= Beginning of Section =

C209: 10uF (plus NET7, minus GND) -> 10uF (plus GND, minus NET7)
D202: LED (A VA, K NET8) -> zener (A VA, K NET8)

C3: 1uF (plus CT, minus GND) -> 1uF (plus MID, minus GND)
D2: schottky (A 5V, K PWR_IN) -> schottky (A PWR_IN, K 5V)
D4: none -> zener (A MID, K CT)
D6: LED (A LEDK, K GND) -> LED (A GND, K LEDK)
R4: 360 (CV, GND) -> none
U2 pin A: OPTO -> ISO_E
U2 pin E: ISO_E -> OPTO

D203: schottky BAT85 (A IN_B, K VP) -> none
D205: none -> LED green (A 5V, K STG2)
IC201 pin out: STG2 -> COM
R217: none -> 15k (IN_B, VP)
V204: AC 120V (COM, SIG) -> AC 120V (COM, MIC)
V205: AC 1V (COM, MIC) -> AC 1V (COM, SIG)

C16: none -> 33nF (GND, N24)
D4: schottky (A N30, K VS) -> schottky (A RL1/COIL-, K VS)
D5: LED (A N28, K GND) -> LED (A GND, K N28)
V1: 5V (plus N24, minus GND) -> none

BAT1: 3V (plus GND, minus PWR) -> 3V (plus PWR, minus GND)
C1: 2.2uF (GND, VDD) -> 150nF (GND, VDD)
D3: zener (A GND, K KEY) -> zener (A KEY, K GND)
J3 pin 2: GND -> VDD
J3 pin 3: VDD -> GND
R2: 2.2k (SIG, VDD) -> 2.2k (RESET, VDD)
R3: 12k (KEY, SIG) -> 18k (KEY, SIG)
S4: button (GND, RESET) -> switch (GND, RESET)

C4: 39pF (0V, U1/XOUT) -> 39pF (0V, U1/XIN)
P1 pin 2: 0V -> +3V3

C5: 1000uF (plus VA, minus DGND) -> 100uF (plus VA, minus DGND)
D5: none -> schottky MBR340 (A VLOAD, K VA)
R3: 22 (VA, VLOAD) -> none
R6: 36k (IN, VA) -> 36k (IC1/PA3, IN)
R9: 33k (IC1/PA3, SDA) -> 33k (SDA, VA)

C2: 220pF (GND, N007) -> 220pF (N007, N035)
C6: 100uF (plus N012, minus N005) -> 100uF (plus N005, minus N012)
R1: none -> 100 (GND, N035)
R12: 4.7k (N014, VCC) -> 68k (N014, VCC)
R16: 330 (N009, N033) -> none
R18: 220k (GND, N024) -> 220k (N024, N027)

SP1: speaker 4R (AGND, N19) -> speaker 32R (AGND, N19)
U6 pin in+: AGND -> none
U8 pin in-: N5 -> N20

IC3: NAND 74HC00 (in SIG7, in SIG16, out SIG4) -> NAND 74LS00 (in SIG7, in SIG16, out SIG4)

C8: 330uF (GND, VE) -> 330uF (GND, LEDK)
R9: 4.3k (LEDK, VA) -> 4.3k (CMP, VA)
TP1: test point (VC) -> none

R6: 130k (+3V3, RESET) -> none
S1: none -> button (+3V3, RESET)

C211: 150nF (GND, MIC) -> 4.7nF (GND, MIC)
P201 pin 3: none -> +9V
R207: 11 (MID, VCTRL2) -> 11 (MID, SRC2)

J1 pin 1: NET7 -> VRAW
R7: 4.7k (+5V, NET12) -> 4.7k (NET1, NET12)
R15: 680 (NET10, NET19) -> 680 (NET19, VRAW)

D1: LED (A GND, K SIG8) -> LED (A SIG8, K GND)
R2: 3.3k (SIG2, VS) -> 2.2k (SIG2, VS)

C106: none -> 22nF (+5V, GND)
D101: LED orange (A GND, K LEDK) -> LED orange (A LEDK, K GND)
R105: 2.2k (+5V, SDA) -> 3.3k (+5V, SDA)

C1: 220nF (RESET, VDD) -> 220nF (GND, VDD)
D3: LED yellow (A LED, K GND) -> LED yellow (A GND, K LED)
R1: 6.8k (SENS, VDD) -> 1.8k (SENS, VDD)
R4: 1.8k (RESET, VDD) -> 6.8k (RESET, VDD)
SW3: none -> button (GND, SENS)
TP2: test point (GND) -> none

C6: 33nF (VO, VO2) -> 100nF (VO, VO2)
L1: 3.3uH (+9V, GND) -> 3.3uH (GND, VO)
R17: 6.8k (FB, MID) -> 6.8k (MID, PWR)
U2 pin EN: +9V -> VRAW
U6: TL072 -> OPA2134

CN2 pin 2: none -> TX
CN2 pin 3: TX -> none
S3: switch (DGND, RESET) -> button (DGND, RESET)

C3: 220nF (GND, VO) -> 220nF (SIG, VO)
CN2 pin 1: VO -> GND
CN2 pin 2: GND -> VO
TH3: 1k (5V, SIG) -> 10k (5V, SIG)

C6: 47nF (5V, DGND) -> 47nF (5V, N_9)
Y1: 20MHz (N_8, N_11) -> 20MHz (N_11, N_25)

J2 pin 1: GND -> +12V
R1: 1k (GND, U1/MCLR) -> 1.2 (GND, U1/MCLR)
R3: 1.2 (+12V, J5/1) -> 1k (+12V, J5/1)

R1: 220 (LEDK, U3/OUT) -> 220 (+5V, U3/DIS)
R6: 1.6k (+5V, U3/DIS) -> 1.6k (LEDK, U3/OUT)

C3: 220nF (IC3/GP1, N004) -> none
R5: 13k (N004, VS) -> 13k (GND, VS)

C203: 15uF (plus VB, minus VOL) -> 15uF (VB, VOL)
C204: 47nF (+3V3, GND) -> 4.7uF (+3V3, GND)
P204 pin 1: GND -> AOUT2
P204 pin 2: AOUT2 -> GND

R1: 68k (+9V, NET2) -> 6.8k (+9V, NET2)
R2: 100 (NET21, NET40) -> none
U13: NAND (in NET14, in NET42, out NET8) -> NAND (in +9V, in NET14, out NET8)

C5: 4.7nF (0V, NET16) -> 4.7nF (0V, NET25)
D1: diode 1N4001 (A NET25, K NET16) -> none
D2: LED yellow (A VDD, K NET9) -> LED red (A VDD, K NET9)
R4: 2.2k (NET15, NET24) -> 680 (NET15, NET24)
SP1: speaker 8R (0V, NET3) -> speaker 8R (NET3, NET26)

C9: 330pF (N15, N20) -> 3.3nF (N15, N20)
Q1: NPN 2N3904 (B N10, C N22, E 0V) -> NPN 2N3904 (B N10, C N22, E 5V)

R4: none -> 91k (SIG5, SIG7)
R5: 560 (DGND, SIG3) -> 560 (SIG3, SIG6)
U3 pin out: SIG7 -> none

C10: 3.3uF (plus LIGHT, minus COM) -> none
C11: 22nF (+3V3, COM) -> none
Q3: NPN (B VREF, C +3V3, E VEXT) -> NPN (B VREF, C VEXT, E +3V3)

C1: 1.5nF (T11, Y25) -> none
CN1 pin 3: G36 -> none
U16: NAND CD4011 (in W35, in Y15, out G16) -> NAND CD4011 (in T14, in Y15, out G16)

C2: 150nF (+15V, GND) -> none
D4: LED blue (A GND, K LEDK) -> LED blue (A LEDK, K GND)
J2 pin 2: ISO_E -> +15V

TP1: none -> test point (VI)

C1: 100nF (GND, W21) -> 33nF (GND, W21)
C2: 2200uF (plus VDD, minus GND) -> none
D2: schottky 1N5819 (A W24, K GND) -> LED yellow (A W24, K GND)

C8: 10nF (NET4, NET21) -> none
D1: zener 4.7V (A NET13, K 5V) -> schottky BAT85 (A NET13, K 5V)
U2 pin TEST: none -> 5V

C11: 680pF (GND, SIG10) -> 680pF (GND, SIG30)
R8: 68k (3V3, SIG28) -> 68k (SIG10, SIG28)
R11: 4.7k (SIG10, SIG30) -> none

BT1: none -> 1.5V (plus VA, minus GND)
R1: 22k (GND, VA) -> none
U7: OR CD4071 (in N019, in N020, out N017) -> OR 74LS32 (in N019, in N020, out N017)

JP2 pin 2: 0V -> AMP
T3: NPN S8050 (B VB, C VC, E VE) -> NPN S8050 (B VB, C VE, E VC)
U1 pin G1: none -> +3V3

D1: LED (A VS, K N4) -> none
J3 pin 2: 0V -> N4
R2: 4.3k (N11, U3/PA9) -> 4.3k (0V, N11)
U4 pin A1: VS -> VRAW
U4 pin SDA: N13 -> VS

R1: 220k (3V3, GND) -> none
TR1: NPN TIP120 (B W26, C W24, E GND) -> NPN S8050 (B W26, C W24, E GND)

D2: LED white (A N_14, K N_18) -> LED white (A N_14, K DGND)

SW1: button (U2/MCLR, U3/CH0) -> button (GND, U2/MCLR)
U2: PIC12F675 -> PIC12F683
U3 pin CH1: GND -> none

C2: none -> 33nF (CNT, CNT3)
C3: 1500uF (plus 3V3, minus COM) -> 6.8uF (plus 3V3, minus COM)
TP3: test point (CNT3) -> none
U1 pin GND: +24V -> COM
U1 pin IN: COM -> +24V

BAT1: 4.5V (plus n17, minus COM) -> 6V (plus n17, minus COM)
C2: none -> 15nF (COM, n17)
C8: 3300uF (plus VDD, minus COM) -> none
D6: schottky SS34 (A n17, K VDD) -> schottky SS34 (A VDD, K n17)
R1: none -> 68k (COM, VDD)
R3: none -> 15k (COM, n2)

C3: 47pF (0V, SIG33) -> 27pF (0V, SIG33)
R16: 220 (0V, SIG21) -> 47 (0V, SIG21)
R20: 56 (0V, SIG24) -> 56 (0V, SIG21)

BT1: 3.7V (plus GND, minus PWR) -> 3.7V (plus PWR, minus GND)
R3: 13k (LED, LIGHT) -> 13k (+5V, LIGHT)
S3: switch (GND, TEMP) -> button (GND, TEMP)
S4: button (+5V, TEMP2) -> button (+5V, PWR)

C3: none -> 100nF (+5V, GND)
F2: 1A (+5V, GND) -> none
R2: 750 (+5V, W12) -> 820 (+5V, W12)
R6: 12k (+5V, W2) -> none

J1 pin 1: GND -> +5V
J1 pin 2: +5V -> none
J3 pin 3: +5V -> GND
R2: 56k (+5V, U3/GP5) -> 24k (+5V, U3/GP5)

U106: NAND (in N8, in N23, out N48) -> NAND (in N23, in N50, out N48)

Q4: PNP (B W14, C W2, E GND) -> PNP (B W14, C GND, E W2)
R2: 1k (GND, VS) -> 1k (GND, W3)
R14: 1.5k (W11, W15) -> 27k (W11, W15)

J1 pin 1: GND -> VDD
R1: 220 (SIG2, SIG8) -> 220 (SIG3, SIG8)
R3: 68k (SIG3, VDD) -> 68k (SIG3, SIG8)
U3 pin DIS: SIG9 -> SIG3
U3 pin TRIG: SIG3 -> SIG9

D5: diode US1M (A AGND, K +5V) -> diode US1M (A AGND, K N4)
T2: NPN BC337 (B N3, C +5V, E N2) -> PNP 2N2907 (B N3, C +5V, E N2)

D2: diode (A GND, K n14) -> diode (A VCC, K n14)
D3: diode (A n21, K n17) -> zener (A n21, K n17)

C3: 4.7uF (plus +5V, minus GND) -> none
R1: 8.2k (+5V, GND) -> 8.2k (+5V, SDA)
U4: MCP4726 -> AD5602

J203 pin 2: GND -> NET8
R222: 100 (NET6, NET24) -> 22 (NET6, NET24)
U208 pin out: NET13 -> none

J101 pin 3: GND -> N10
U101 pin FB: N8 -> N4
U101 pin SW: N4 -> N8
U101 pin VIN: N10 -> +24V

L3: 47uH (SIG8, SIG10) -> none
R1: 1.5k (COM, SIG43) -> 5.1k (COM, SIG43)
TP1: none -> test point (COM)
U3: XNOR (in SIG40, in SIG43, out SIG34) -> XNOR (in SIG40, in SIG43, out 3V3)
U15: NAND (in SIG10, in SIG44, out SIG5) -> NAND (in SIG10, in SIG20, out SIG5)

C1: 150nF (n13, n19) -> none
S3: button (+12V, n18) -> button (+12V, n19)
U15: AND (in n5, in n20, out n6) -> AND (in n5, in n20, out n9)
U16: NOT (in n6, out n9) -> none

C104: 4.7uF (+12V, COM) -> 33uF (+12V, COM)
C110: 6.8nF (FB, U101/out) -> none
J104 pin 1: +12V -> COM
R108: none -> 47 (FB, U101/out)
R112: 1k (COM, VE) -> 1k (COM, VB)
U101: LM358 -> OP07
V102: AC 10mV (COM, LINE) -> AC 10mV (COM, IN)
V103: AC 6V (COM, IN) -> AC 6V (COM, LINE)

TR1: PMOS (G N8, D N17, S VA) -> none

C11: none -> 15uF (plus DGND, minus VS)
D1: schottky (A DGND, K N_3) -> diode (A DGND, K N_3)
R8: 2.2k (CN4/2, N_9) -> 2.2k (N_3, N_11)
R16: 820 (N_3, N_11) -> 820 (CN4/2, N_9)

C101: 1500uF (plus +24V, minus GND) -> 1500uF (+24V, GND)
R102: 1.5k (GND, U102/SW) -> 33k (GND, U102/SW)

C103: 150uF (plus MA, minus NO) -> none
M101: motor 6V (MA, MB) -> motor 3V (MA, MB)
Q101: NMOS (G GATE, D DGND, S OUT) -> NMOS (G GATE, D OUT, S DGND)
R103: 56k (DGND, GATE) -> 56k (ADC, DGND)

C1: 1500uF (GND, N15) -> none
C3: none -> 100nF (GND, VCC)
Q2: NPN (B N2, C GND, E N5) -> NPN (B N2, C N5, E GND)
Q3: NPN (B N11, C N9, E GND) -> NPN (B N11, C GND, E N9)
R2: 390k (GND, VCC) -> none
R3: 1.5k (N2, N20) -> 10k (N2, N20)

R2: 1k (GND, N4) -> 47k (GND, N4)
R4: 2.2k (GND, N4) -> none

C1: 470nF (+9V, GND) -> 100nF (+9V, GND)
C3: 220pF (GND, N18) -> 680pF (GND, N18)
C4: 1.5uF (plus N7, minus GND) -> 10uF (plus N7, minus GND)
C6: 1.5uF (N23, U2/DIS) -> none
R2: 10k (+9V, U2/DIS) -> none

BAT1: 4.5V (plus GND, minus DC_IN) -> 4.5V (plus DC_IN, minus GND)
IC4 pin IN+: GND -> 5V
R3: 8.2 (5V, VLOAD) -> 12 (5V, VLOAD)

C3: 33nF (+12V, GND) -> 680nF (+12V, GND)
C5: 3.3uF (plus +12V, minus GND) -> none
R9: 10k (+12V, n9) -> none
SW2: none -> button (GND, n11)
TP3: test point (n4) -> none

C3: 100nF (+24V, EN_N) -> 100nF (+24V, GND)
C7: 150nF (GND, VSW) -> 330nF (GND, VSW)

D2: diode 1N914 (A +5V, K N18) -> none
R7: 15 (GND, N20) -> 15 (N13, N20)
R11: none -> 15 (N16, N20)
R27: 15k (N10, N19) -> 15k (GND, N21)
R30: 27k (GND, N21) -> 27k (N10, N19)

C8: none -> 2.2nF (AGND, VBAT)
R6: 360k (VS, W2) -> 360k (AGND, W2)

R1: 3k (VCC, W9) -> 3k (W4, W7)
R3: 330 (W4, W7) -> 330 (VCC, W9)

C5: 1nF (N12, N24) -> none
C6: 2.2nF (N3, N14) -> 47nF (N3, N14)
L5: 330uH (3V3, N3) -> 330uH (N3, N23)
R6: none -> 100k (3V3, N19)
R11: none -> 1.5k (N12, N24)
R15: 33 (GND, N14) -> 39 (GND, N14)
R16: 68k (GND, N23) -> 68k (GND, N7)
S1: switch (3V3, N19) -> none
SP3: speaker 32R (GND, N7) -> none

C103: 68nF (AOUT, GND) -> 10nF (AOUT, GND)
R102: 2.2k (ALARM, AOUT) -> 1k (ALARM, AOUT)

= End of Section =

* [AIM OF THE TASK]: Look above for the line holding "Q3: NPN (B VREF, C". Print it and every line after it, exactly, through the line holding "R6: 12k (+5V, W2) -> none".

* [SOLVED PROBLEM]:
Q3: NPN (B VREF, C +3V3, E VEXT) -> NPN (B VREF, C VEXT, E +3V3)

C1: 1.5nF (T11, Y25) -> none
CN1 pin 3: G36 -> none
U16: NAND CD4011 (in W35, in Y15, out G16) -> NAND CD4011 (in T14, in Y15, out G16)

C2: 150nF (+15V, GND) -> none
D4: LED blue (A GND, K LEDK) -> LED blue (A LEDK, K GND)
J2 pin 2: ISO_E -> +15V

TP1: none -> test point (VI)

C1: 100nF (GND, W21) -> 33nF (GND, W21)
C2: 2200uF (plus VDD, minus GND) -> none
D2: schottky 1N5819 (A W24, K GND) -> LED yellow (A W24, K GND)

C8: 10nF (NET4, NET21) -> none
D1: zener 4.7V (A NET13, K 5V) -> schottky BAT85 (A NET13, K 5V)
U2 pin TEST: none -> 5V

C11: 680pF (GND, SIG10) -> 680pF (GND, SIG30)
R8: 68k (3V3, SIG28) -> 68k (SIG10, SIG28)
R11: 4.7k (SIG10, SIG30) -> none

BT1: none -> 1.5V (plus VA, minus GND)
R1: 22k (GND, VA) -> none
U7: OR CD4071 (in N019, in N020, out N017) -> OR 74LS32 (in N019, in N020, out N017)

JP2 pin 2: 0V -> AMP
T3: NPN S8050 (B VB, C VC, E VE) -> NPN S8050 (B VB, C VE, E VC)
U1 pin G1: none -> +3V3

D1: LED (A VS, K N4) -> none
J3 pin 2: 0V -> N4
R2: 4.3k (N11, U3/PA9) -> 4.3k (0V, N11)
U4 pin A1: VS -> VRAW
U4 pin SDA: N13 -> VS

R1: 220k (3V3, GND) -> none
TR1: NPN TIP120 (B W26, C W24, E GND) -> NPN S8050 (B W26, C W24, E GND)

D2: LED white (A N_14, K N_18) -> LED white (A N_14, K DGND)

SW1: button (U2/MCLR, U3/CH0) -> button (GND, U2/MCLR)
U2: PIC12F675 -> PIC12F683
U3 pin CH1: GND -> none

C2: none -> 33nF (CNT, CNT3)
C3: 1500uF (plus 3V3, minus COM) -> 6.8uF (plus 3V3, minus COM)
TP3: test point (CNT3) -> none
U1 pin GND: +24V -> COM
U1 pin IN: COM -> +24V

BAT1: 4.5V (plus n17, minus COM) -> 6V (plus n17, minus COM)
C2: none -> 15nF (COM, n17)
C8: 3300uF (plus VDD, minus COM) -> none
D6: schottky SS34 (A n17, K VDD) -> schottky SS34 (A VDD, K n17)
R1: none -> 68k (COM, VDD)
R3: none -> 15k (COM, n2)

C3: 47pF (0V, SIG33) -> 27pF (0V, SIG33)
R16: 220 (0V, SIG21) -> 47 (0V, SIG21)
R20: 56 (0V, SIG24) -> 56 (0V, SIG21)

BT1: 3.7V (plus GND, minus PWR) -> 3.7V (plus PWR, minus GND)
R3: 13k (LED, LIGHT) -> 13k (+5V, LIGHT)
S3: switch (GND, TEMP) -> button (GND, TEMP)
S4: button (+5V, TEMP2) -> button (+5V, PWR)

C3: none -> 100nF (+5V, GND)
F2: 1A (+5V, GND) -> none
R2: 750 (+5V, W12) -> 820 (+5V, W12)
R6: 12k (+5V, W2) -> none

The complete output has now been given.